## Records for the exercise
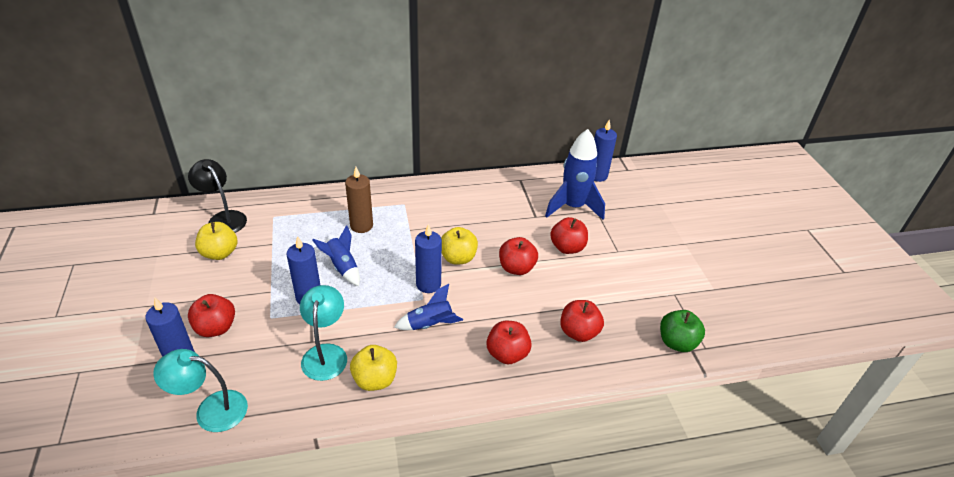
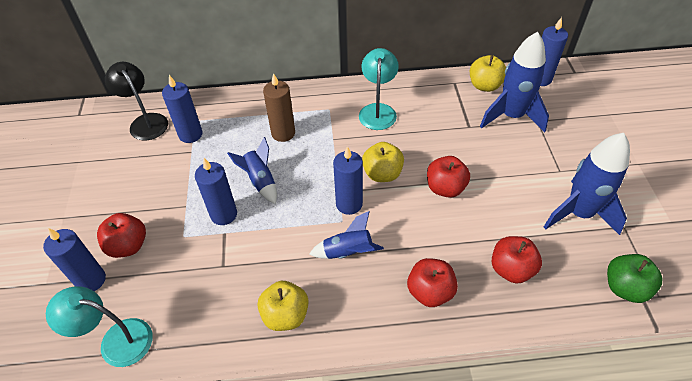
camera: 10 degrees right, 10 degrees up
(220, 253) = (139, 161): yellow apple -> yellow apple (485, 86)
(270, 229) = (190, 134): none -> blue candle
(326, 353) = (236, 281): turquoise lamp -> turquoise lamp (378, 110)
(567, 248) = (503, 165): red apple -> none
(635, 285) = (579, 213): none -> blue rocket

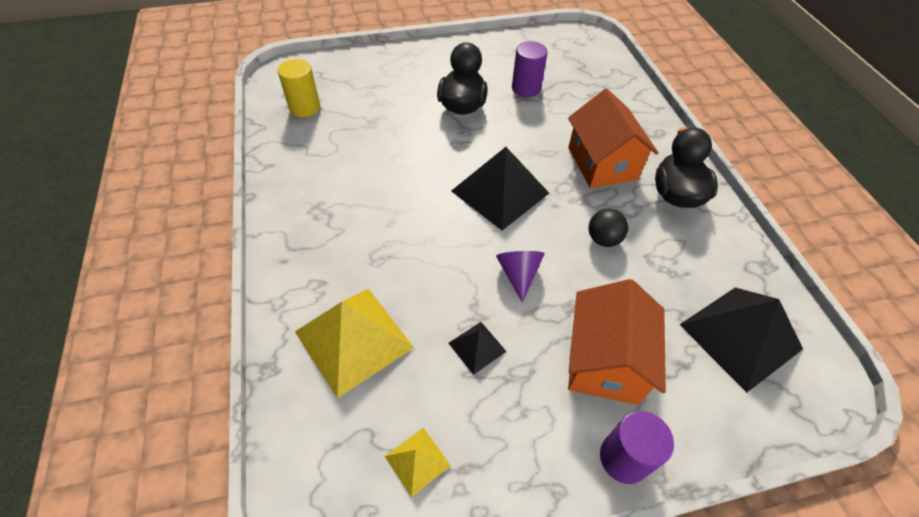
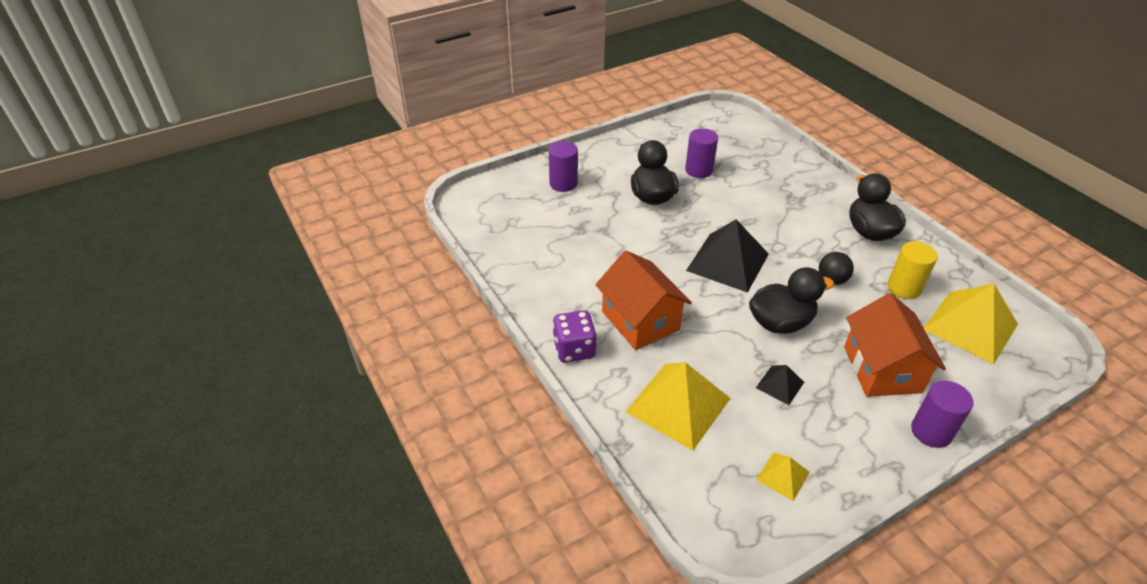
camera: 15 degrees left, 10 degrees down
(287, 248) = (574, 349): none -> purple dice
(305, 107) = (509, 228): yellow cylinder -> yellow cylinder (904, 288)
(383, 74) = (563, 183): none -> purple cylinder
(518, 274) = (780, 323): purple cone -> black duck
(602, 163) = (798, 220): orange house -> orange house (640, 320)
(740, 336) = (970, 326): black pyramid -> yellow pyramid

## Task requirements
The listing above, line by line: print it exactly, but not its pictures.

## Task answer
camera: 10 degrees right, 10 degrees up
(220, 253) = (139, 161): yellow apple -> yellow apple (485, 86)
(270, 229) = (190, 134): none -> blue candle
(326, 353) = (236, 281): turquoise lamp -> turquoise lamp (378, 110)
(567, 248) = (503, 165): red apple -> none
(635, 285) = (579, 213): none -> blue rocket

camera: 15 degrees left, 10 degrees down
(287, 248) = (574, 349): none -> purple dice
(305, 107) = (509, 228): yellow cylinder -> yellow cylinder (904, 288)
(383, 74) = (563, 183): none -> purple cylinder
(518, 274) = (780, 323): purple cone -> black duck
(602, 163) = (798, 220): orange house -> orange house (640, 320)
(740, 336) = (970, 326): black pyramid -> yellow pyramid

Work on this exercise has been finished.